### What is being asked
In the records below, the lines between the one holding "(650, 90) = (341, 110): none" and the one holding "camera: 45 degrees left, 15 degrees up", inclusive, are to be transcribed exactly; no pictures are to be included.

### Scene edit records
┌──

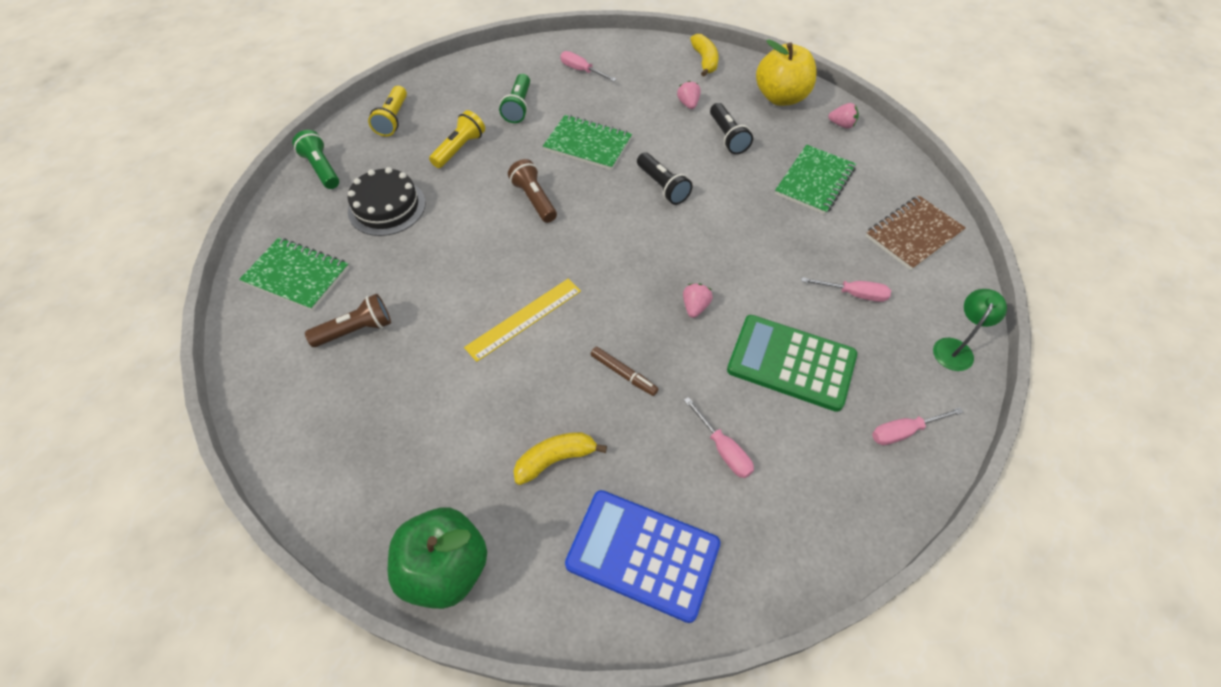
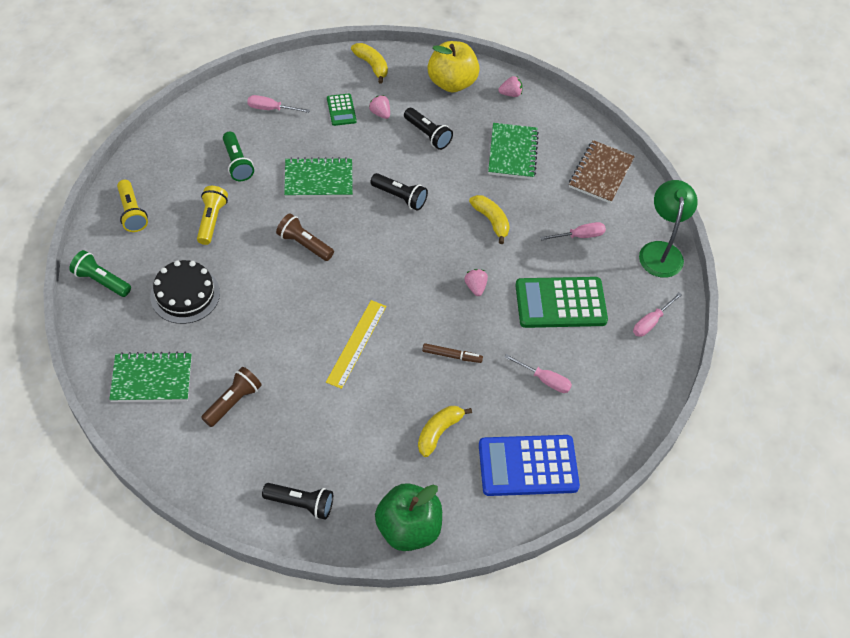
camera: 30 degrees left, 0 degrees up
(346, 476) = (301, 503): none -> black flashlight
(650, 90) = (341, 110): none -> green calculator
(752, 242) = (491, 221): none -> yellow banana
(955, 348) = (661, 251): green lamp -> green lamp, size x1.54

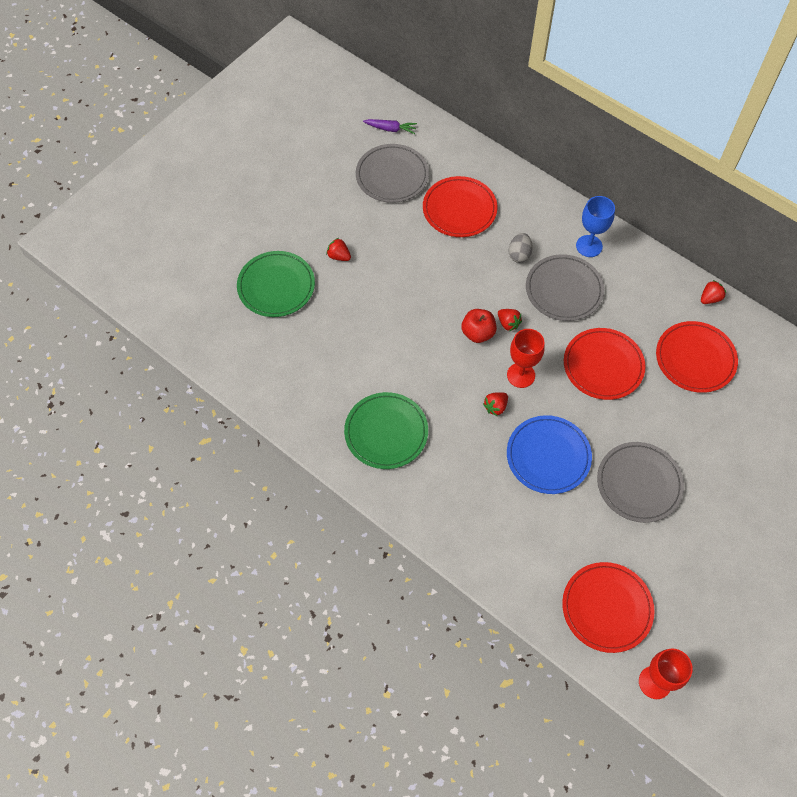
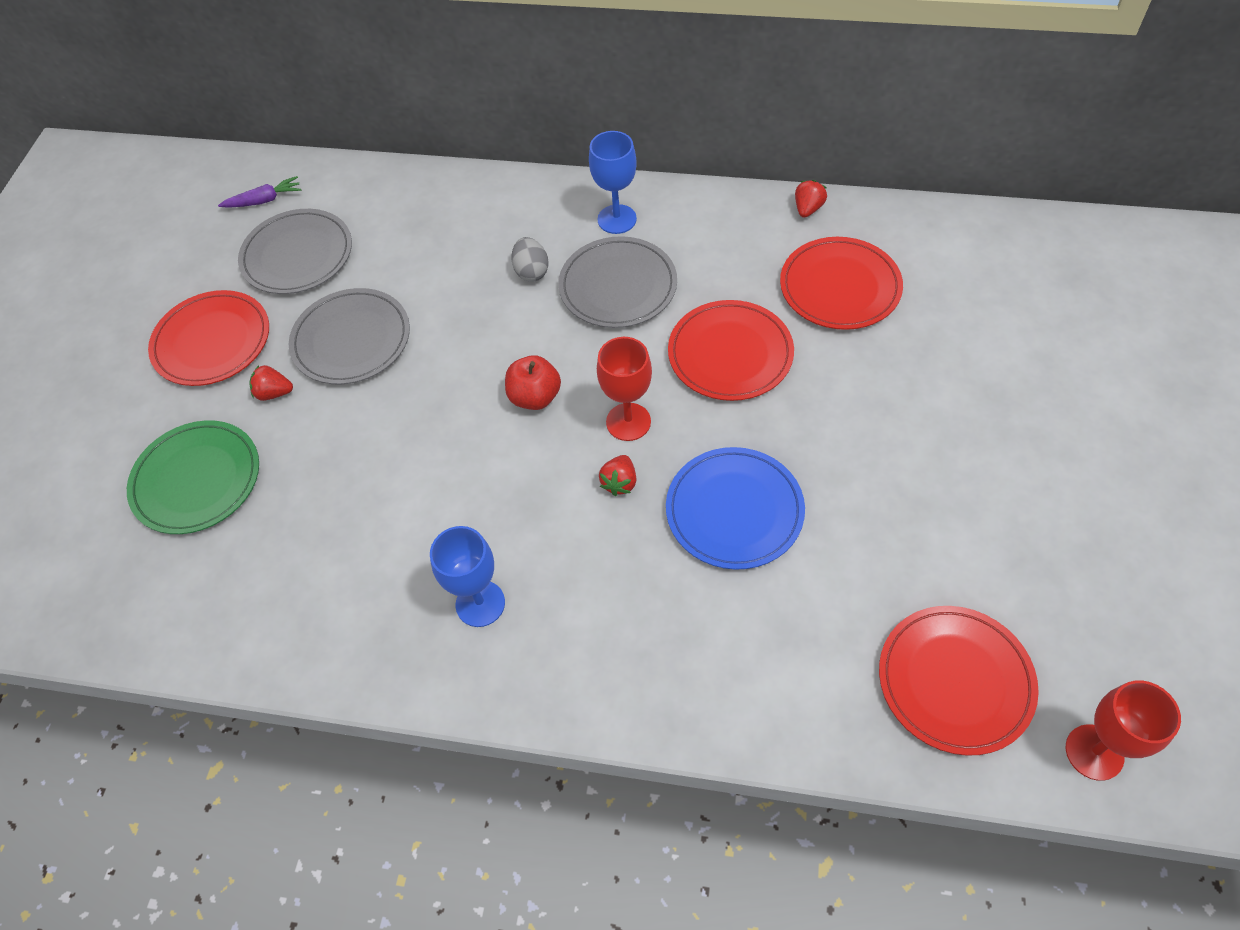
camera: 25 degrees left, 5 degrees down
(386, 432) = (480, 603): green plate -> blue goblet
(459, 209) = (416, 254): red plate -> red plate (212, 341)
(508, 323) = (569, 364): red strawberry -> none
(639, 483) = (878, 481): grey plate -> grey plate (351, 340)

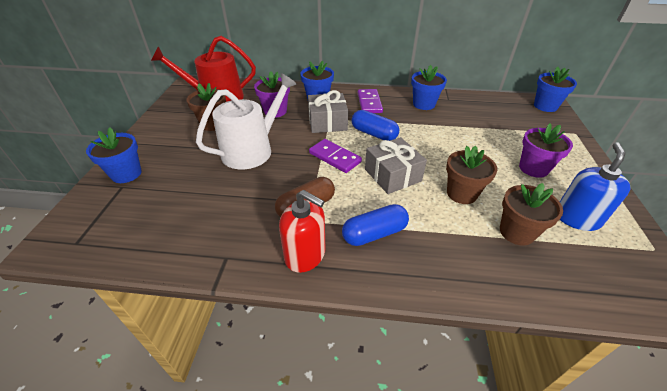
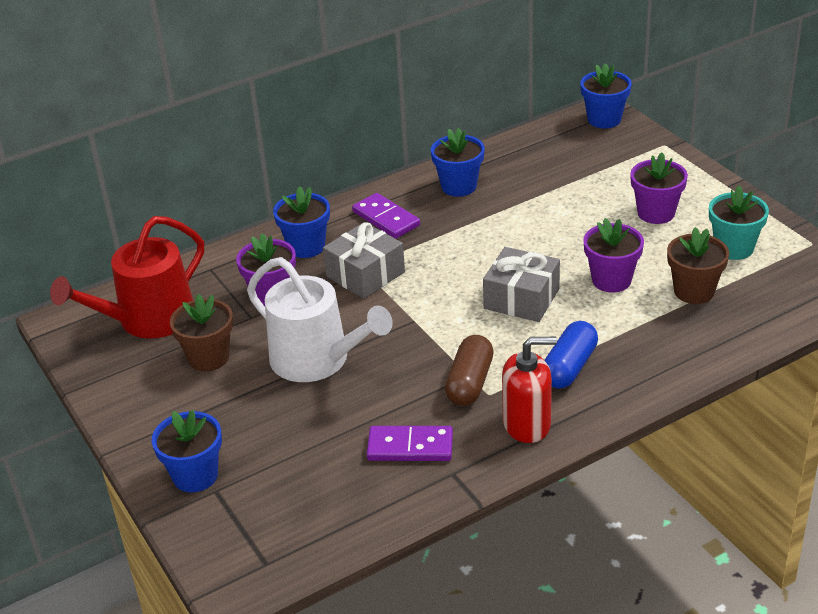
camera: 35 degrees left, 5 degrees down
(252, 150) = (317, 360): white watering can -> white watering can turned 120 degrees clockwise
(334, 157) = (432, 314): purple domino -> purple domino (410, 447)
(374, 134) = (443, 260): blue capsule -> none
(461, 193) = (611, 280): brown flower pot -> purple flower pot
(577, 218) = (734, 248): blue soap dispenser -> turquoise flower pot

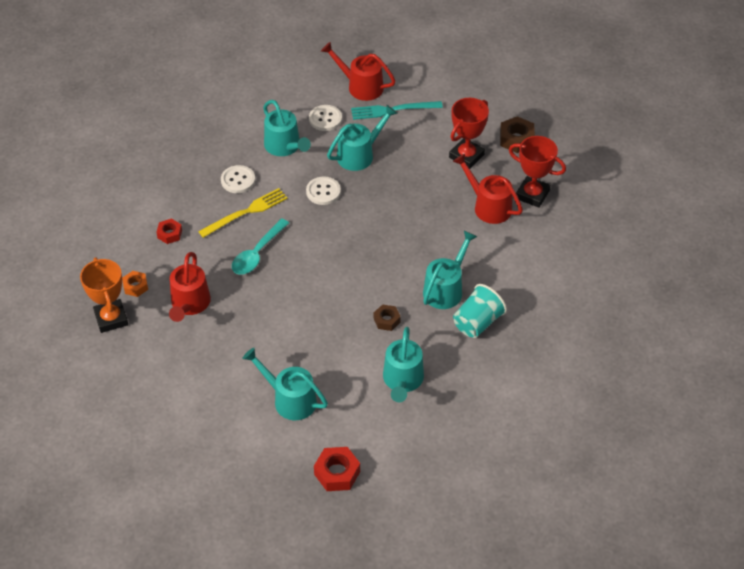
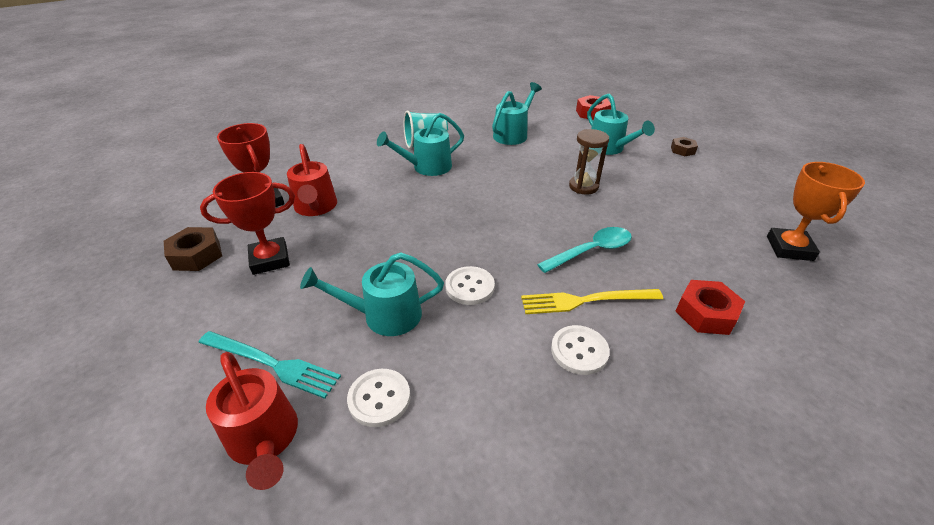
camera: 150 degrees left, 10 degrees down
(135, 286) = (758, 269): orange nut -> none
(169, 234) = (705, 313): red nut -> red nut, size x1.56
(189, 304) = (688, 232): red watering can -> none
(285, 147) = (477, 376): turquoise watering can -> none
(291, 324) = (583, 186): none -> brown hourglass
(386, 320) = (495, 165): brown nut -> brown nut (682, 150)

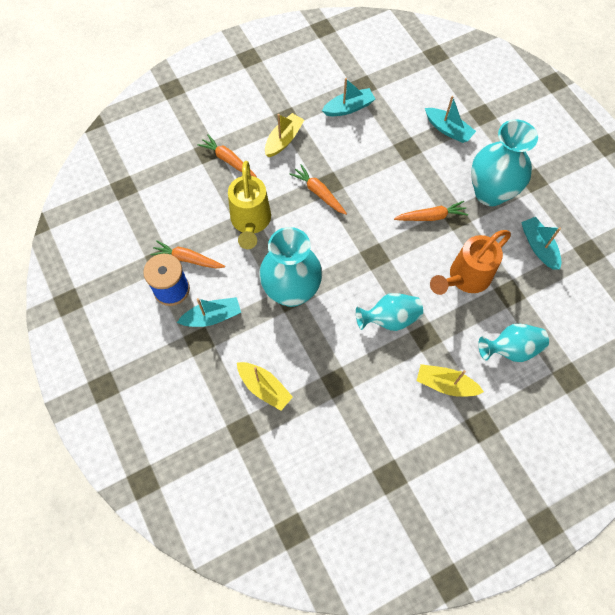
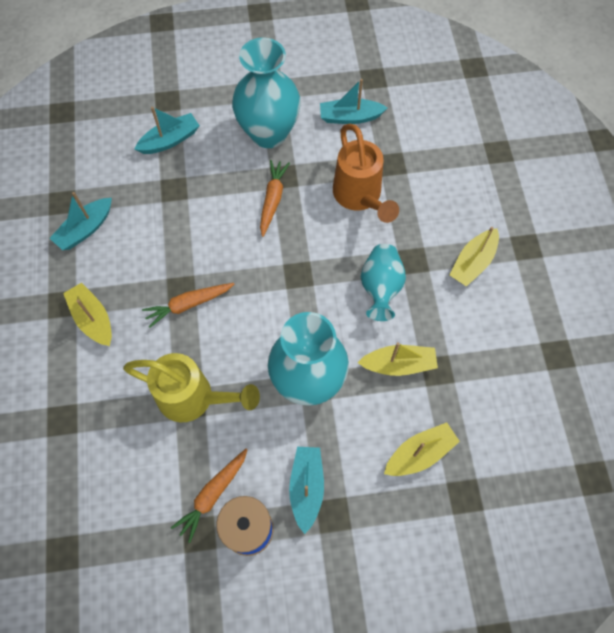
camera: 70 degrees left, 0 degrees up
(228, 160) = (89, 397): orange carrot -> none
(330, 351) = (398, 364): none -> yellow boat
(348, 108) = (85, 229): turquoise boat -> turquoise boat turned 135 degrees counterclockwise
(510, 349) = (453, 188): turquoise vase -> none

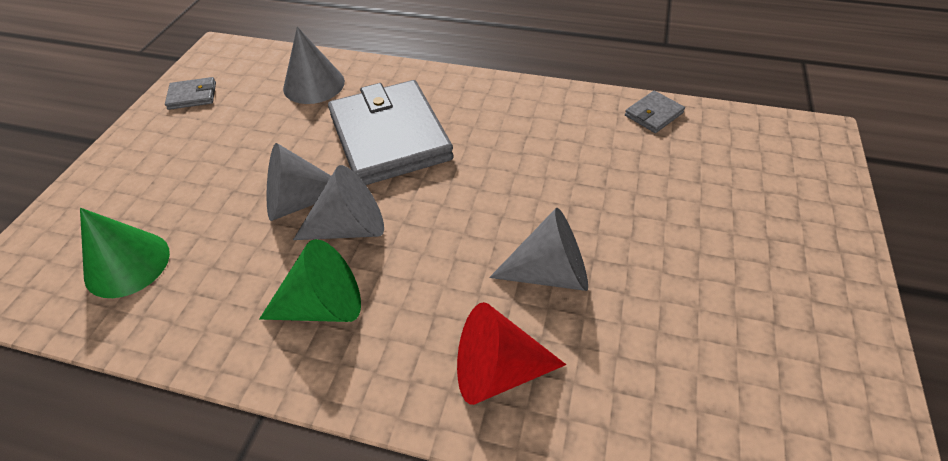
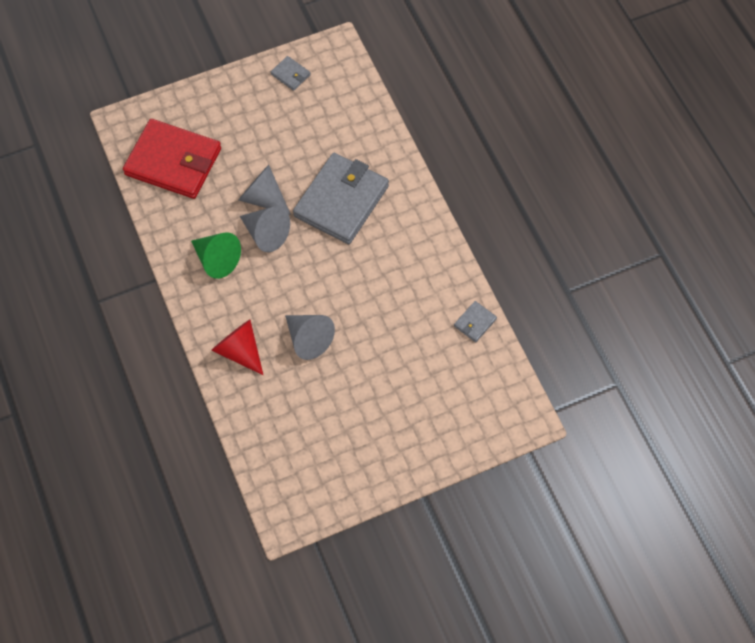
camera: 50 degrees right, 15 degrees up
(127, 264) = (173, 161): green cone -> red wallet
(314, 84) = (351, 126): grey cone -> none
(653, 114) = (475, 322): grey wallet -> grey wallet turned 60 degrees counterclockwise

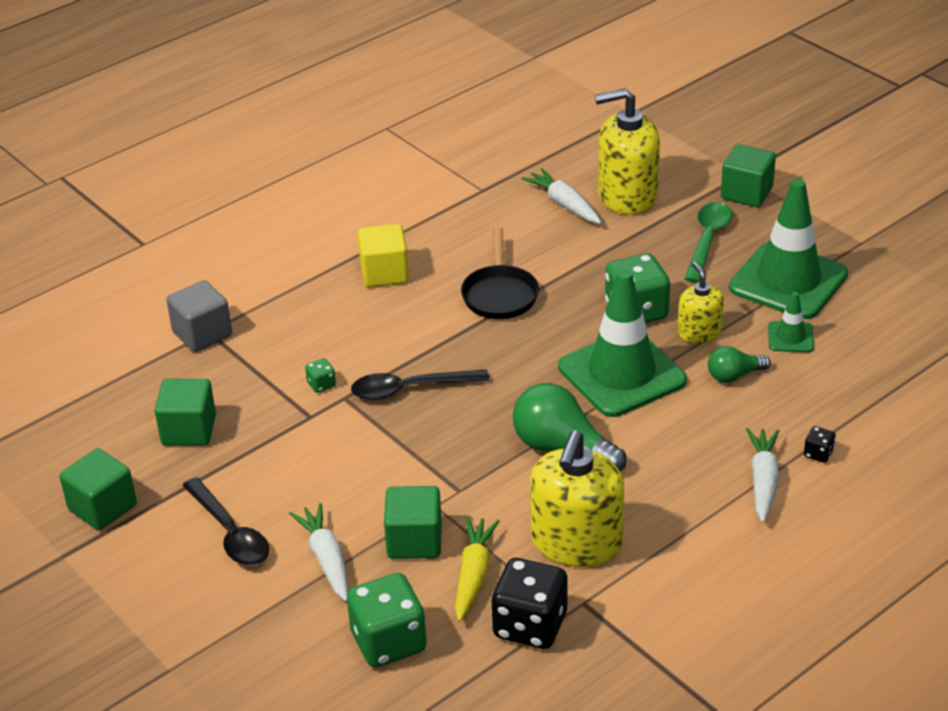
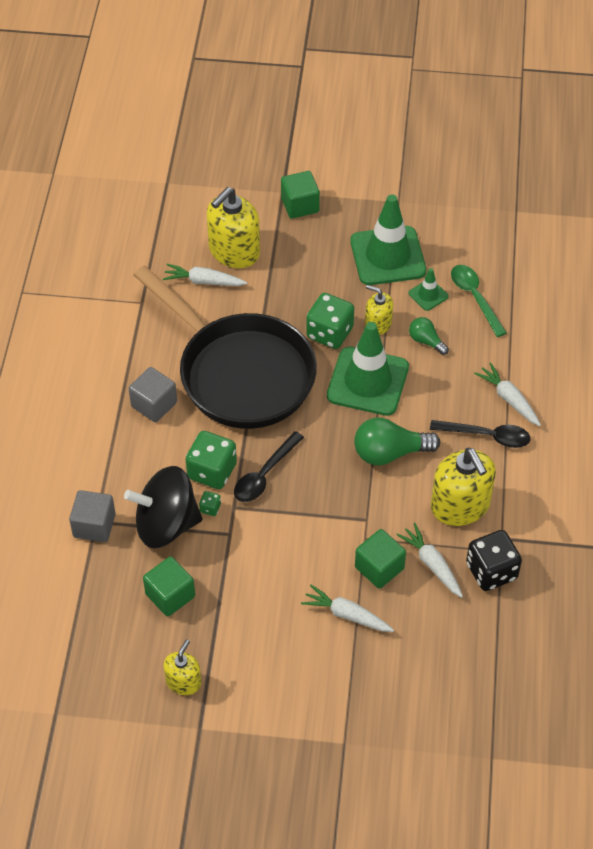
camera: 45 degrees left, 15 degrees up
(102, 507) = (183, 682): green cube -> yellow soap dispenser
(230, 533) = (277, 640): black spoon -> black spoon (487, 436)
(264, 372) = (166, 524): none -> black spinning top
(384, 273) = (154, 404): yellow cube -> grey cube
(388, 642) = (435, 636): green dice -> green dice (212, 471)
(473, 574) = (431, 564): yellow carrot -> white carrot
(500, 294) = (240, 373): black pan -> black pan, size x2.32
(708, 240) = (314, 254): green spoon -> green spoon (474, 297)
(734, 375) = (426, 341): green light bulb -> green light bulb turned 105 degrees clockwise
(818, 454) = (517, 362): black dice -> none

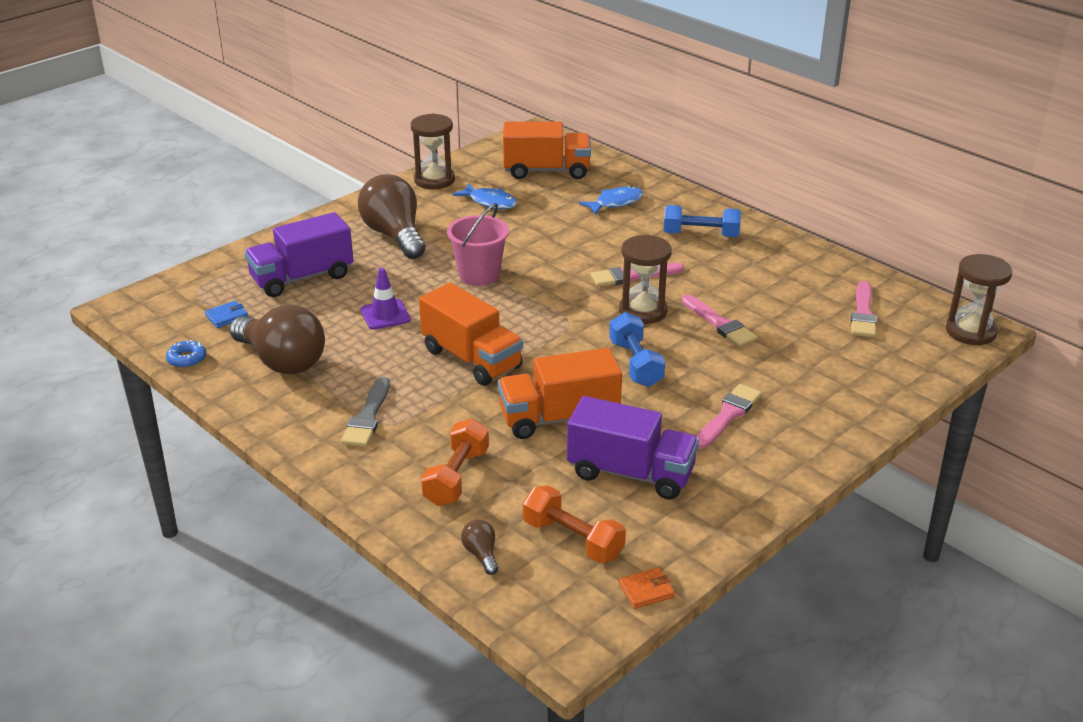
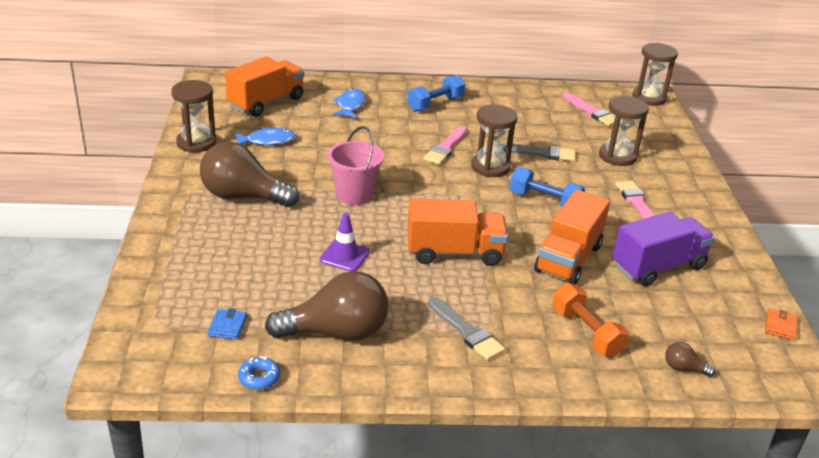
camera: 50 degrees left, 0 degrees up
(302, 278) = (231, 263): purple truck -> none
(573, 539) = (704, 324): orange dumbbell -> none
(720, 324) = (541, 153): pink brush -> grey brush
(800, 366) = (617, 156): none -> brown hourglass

└──

### Exercise result
(650, 90) = (341, 110): none -> green calculator
(752, 242) = (491, 221): none -> yellow banana
(955, 348) = (661, 251): green lamp -> green lamp, size x1.54

camera: 25 degrees left, 5 degrees down
(386, 432) = (480, 603): green plate -> blue goblet
(459, 209) = (416, 254): red plate -> red plate (212, 341)
(508, 323) = (569, 364): red strawberry -> none
(639, 483) = (878, 481): grey plate -> grey plate (351, 340)

camera: 35 degrees left, 5 degrees down
(252, 150) = (317, 360): white watering can -> white watering can turned 120 degrees clockwise
(334, 157) = (432, 314): purple domino -> purple domino (410, 447)
(374, 134) = (443, 260): blue capsule -> none
(461, 193) = (611, 280): brown flower pot -> purple flower pot
(577, 218) = (734, 248): blue soap dispenser -> turquoise flower pot

camera: 150 degrees left, 10 degrees down
(135, 286) = (758, 269): orange nut -> none
(169, 234) = (705, 313): red nut -> red nut, size x1.56
(189, 304) = (688, 232): red watering can -> none
(285, 147) = (477, 376): turquoise watering can -> none
(291, 324) = (583, 186): none -> brown hourglass
(386, 320) = (495, 165): brown nut -> brown nut (682, 150)

camera: 70 degrees left, 0 degrees up
(228, 160) = (89, 397): orange carrot -> none
(330, 351) = (398, 364): none -> yellow boat
(348, 108) = (85, 229): turquoise boat -> turquoise boat turned 135 degrees counterclockwise
(510, 349) = (453, 188): turquoise vase -> none

camera: 50 degrees right, 15 degrees up
(127, 264) = (173, 161): green cone -> red wallet
(314, 84) = (351, 126): grey cone -> none
(653, 114) = (475, 322): grey wallet -> grey wallet turned 60 degrees counterclockwise

camera: 45 degrees left, 15 degrees up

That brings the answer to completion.